» **Source material**:

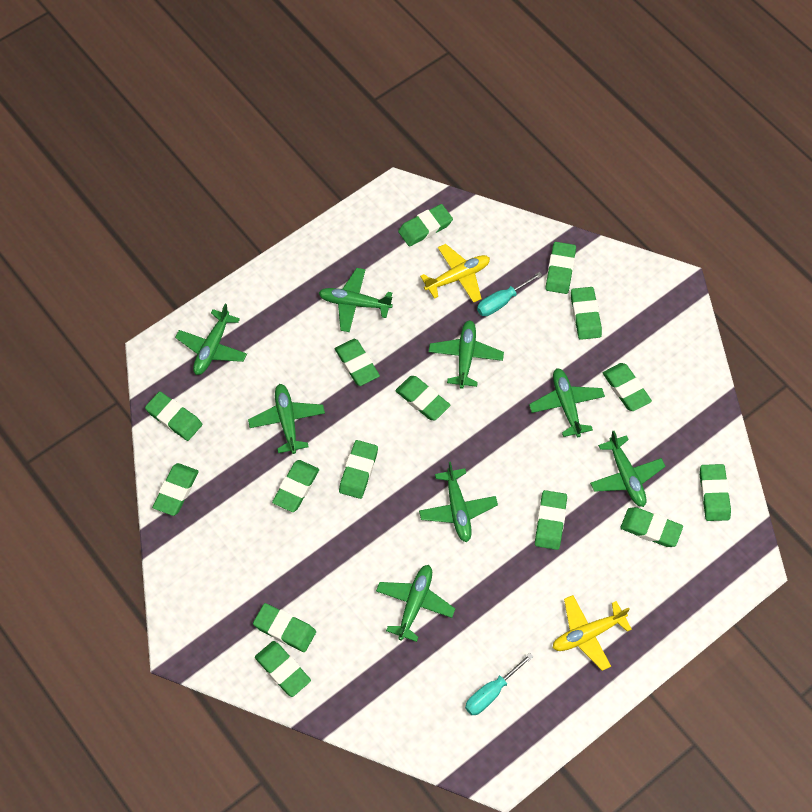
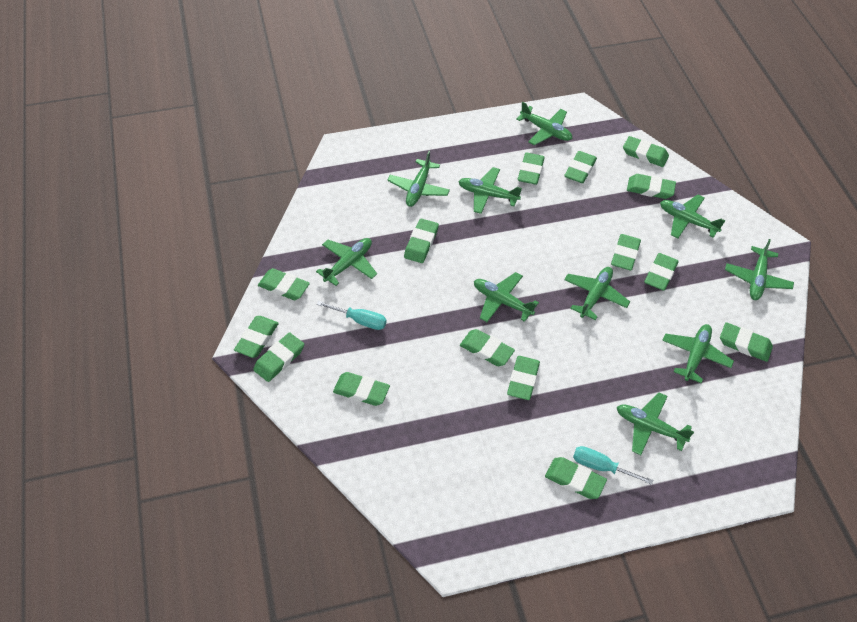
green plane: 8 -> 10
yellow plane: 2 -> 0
==
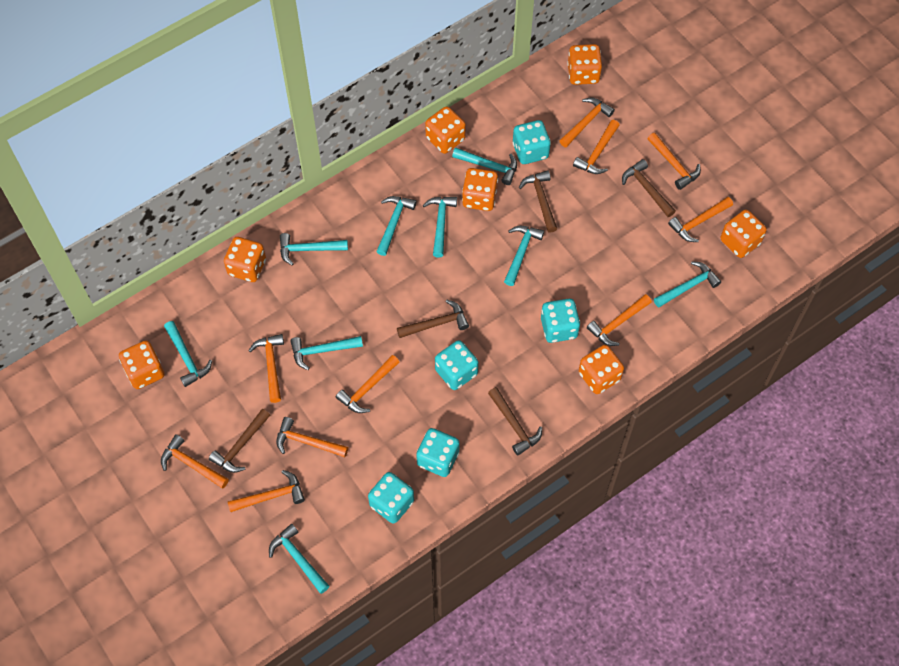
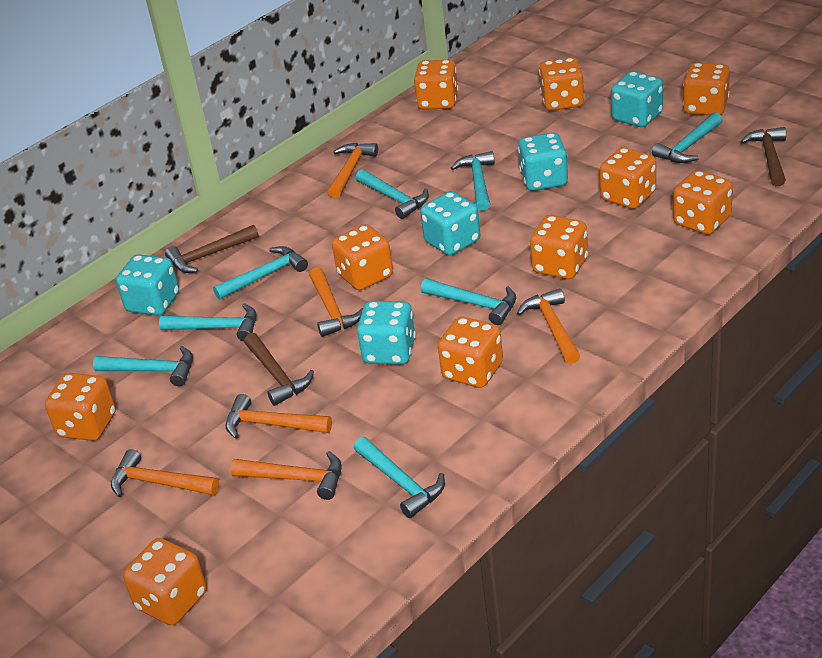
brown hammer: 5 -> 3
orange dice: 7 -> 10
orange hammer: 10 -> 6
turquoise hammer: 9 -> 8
...
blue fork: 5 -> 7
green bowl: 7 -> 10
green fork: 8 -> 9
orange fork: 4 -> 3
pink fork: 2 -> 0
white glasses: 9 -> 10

» **Exercise instructions**: Your answer should consist of the lines from the line with "green fork: 8 -> 9" to the line with "white glasses: 9 -> 10" above, repeated exactly, both ends included.

» **Task response**:
green fork: 8 -> 9
orange fork: 4 -> 3
pink fork: 2 -> 0
white glasses: 9 -> 10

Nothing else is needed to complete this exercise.